_The problem_
Print the listing below only from the line that has "(446, 103) = (179, 341): none" through the line that has "(599, 121) = (431, 380): white star -> none", exactly, and drop any picture.

_Exercise data_
────
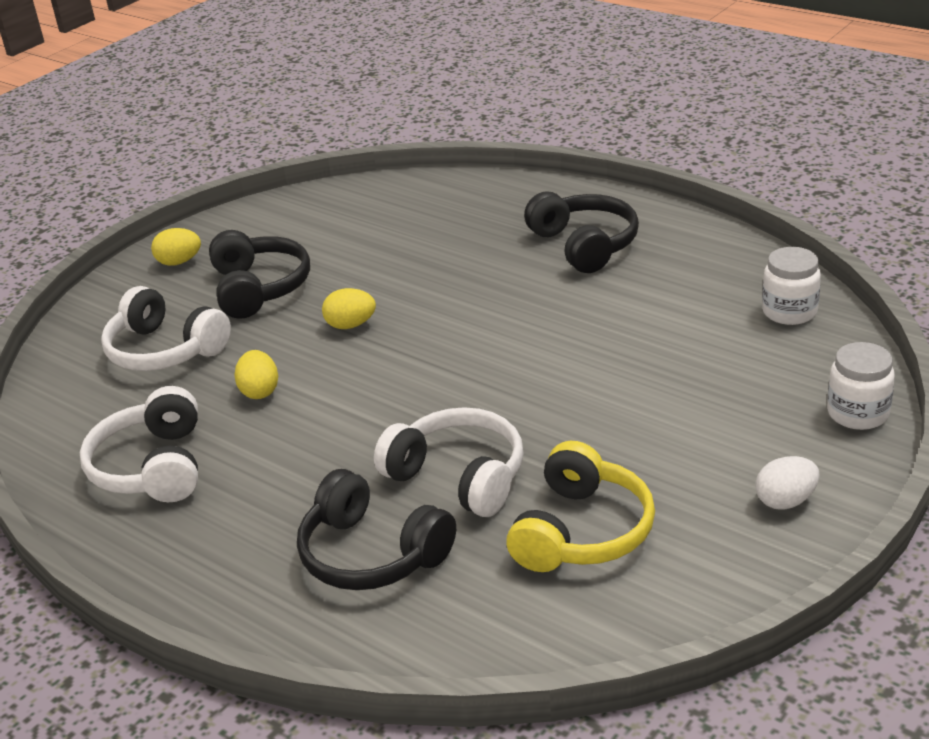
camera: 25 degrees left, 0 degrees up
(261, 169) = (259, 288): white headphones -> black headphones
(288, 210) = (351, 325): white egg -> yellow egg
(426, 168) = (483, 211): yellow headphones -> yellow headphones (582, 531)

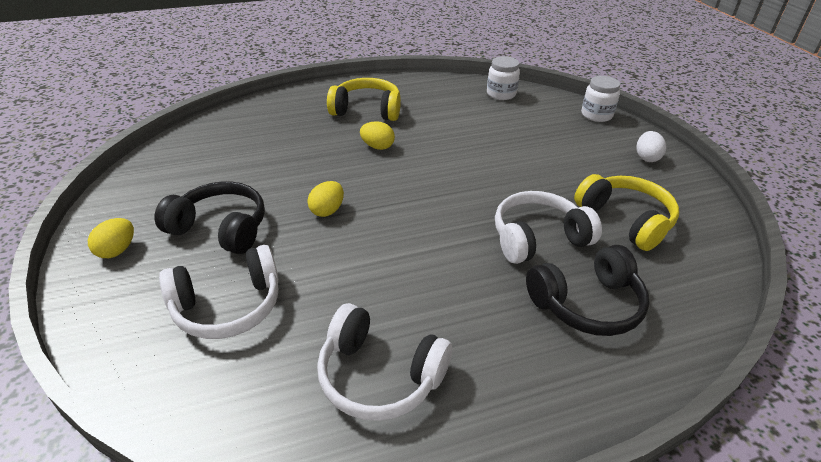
camera: 60 degrees left, 5 degrees up
(259, 391) = (350, 279): yellow egg -> yellow egg (377, 147)
(585, 245) = (367, 110): black headphones -> yellow headphones

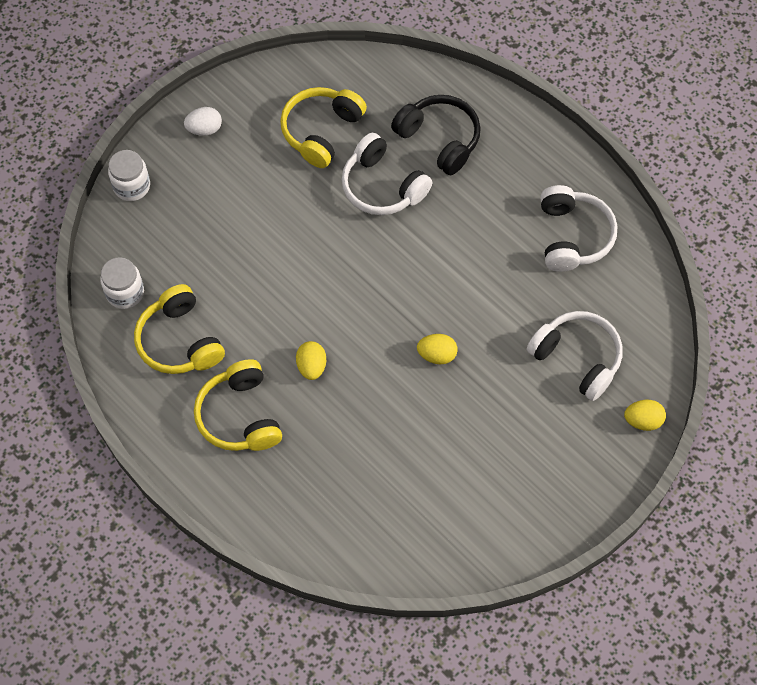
camera: 115 degrees left, 25 degrees up
(117, 250) = (577, 481): yellow egg -> yellow egg (643, 420)
(220, 228) = (507, 423): black headphones -> none
(446, 103) = (179, 341): none -> yellow headphones

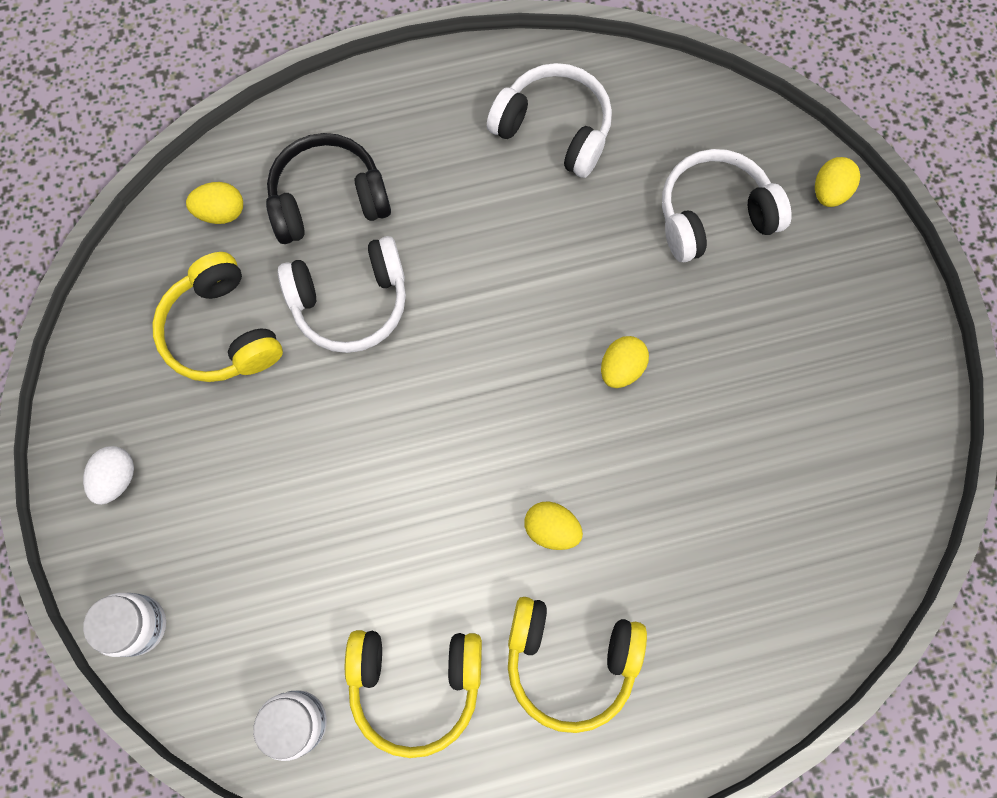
camera: 60 degrees left, 10 degrees up
(393, 89) = (221, 212): none -> yellow egg

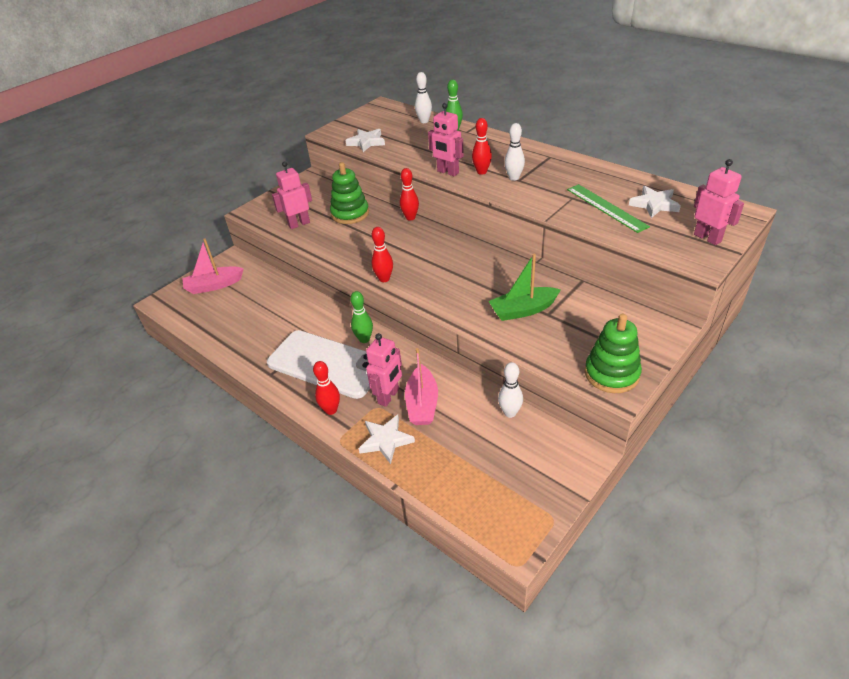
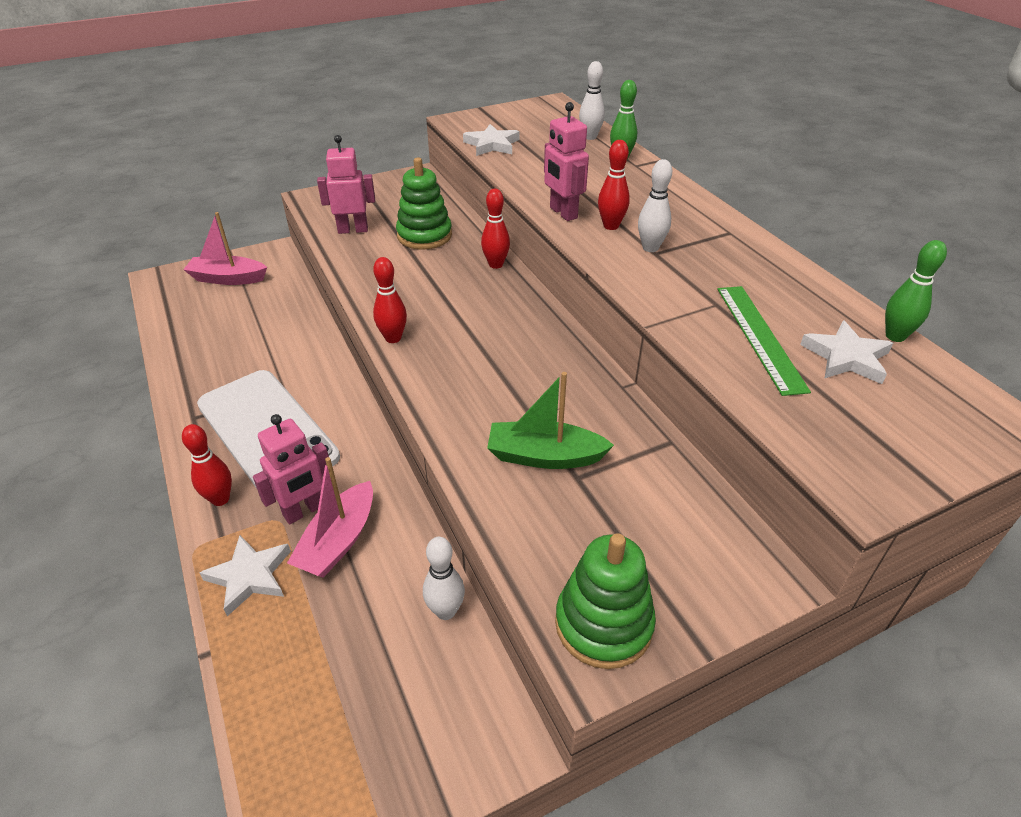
camera: 20 degrees right, 0 degrees up
(364, 339) = (339, 414): green bowling pin -> green bowling pin (895, 336)
(707, 238) = (904, 448): pink robot -> none

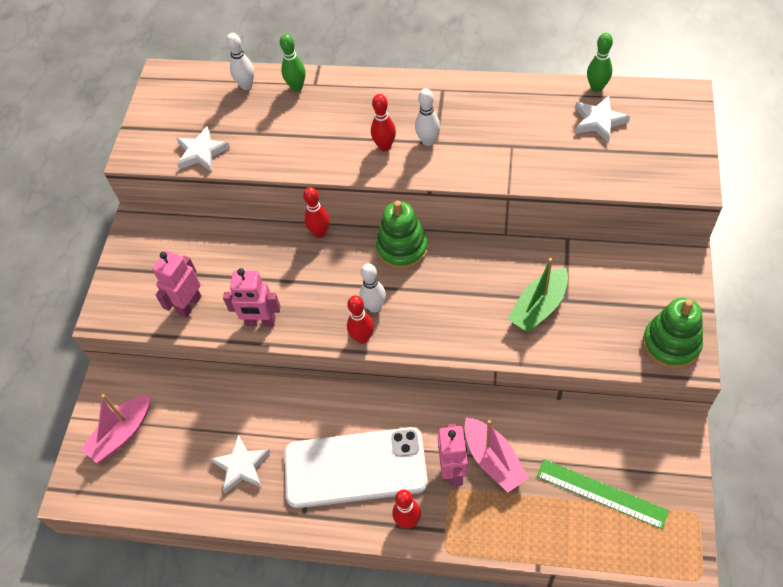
camera: 50 degrees left, 15 degrees up
(249, 576) = (491, 523): white star -> white star (241, 466)
(424, 235) = (240, 259): green stacking toy -> green stacking toy (402, 248)
(446, 611) = (582, 423): white bowling pin -> white bowling pin (374, 307)
(563, 213) = (346, 163): pink robot -> pink robot (260, 322)
(760, 337) = (556, 146): green ruler -> green ruler (601, 493)

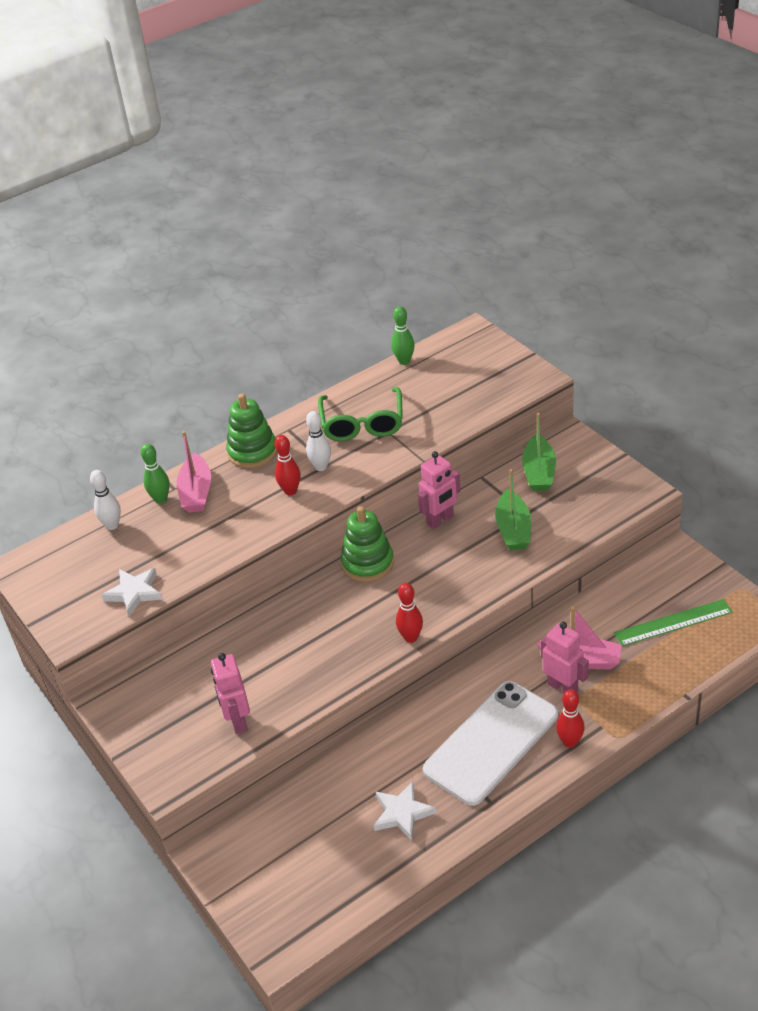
camera: 45 degrees left, 15 degrees down
(122, 433) = (269, 876): pink boat -> pink boat (196, 492)
(260, 322) = (315, 687): pink robot -> pink robot (440, 520)
(320, 233) = (287, 598): red bowling pin -> none
(374, 307) = (395, 613): white bowling pin -> none
(500, 124) = (362, 423): none -> green glasses
(599, 121) = (431, 380): white star -> none
(618, 270) = (539, 472): none -> green boat
(671, 344) = (623, 490): green stacking toy -> green stacking toy (252, 452)

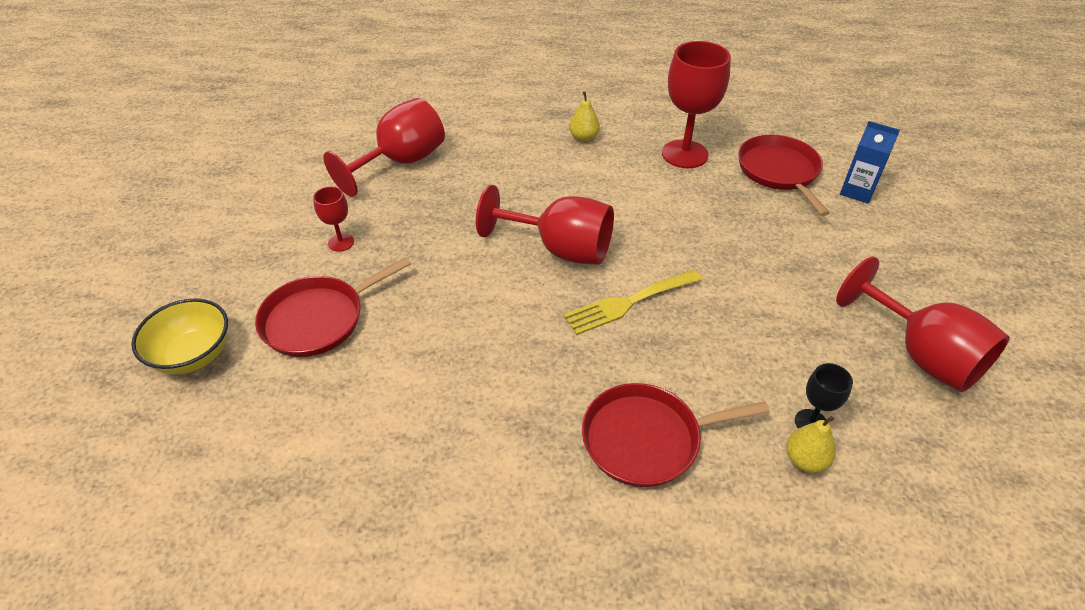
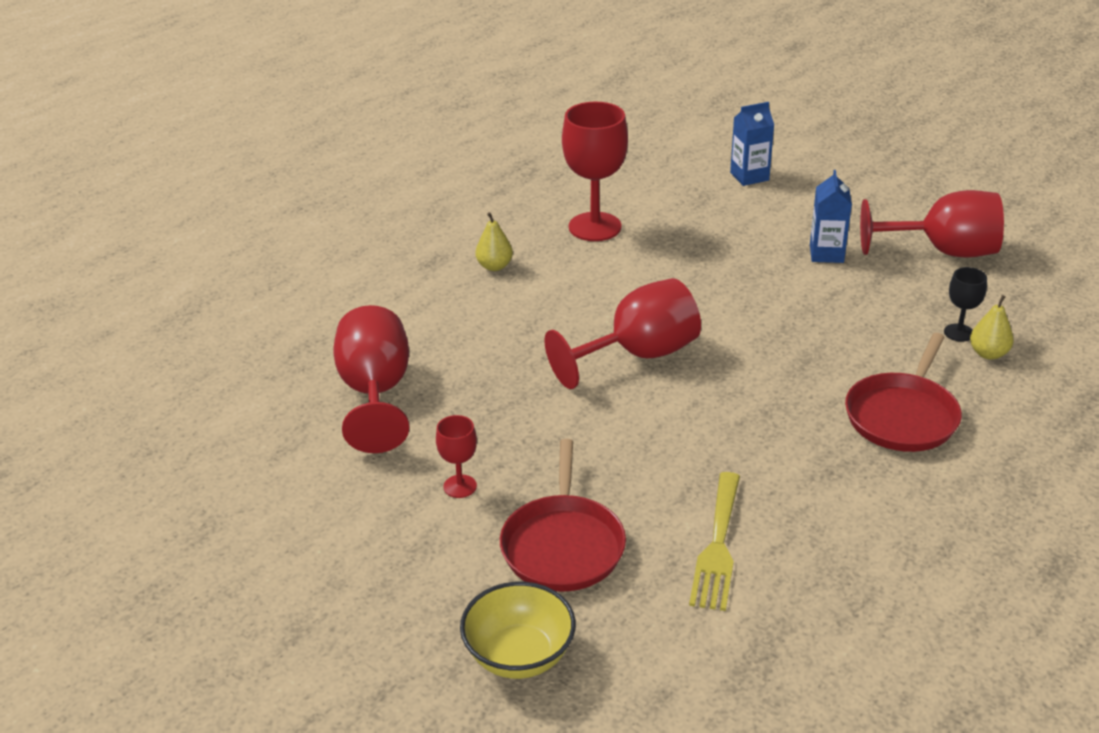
camera: 50 degrees left, 10 degrees down
(628, 303) = (748, 352): yellow fork -> yellow fork (717, 546)
(779, 171) = (680, 196): red pan -> none
(814, 283) = (826, 254): none -> blue carton

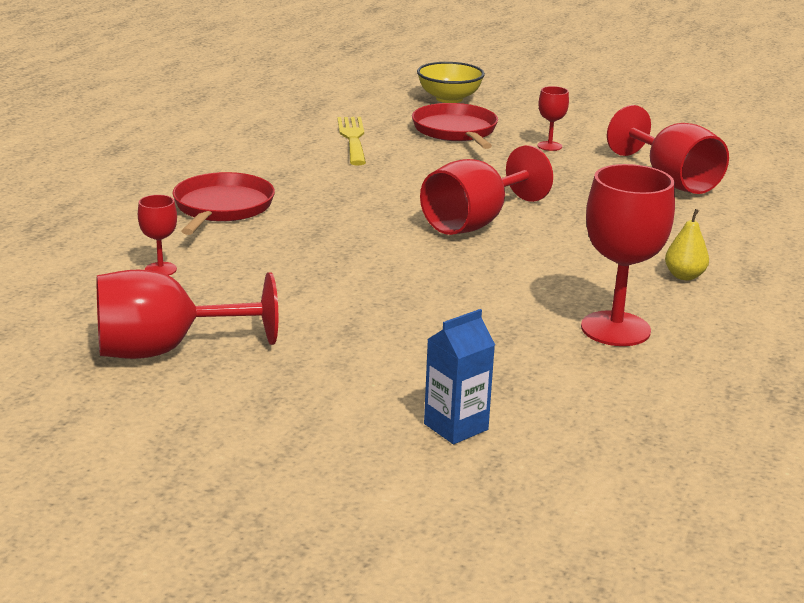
camera: 160 degrees right, 10 degrees down
(826, 254) = (315, 330): blue carton -> none
(958, 333) = (160, 269): black goblet -> red goblet
(988, 354) = (133, 256): yellow pear -> none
────
_Exercise result_
(446, 103) = (179, 341): none -> yellow headphones

camera: 60 degrees left, 10 degrees up
(393, 89) = (221, 212): none -> yellow egg

camera: 20 degrees right, 0 degrees up
(364, 339) = (339, 414): green bowling pin -> green bowling pin (895, 336)
(707, 238) = (904, 448): pink robot -> none

camera: 50 degrees left, 15 degrees up
(249, 576) = (491, 523): white star -> white star (241, 466)
(424, 235) = (240, 259): green stacking toy -> green stacking toy (402, 248)
(446, 611) = (582, 423): white bowling pin -> white bowling pin (374, 307)
(563, 213) = (346, 163): pink robot -> pink robot (260, 322)
(760, 337) = (556, 146): green ruler -> green ruler (601, 493)

camera: 45 degrees left, 15 degrees down
(122, 433) = (269, 876): pink boat -> pink boat (196, 492)
(260, 322) = (315, 687): pink robot -> pink robot (440, 520)
(320, 233) = (287, 598): red bowling pin -> none
(374, 307) = (395, 613): white bowling pin -> none
(500, 124) = (362, 423): none -> green glasses
(599, 121) = (431, 380): white star -> none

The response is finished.